◆ **Task description**
Could you repeat word for word only the lines from the one containing "(302, 510) = (224, 628): green" to the last line of the data below?

◆ **Given material**
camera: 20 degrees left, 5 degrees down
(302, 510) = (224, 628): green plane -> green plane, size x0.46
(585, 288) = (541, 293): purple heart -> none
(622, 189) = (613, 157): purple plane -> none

◆ **Answer to this task**
(302, 510) = (224, 628): green plane -> green plane, size x0.46
(585, 288) = (541, 293): purple heart -> none
(622, 189) = (613, 157): purple plane -> none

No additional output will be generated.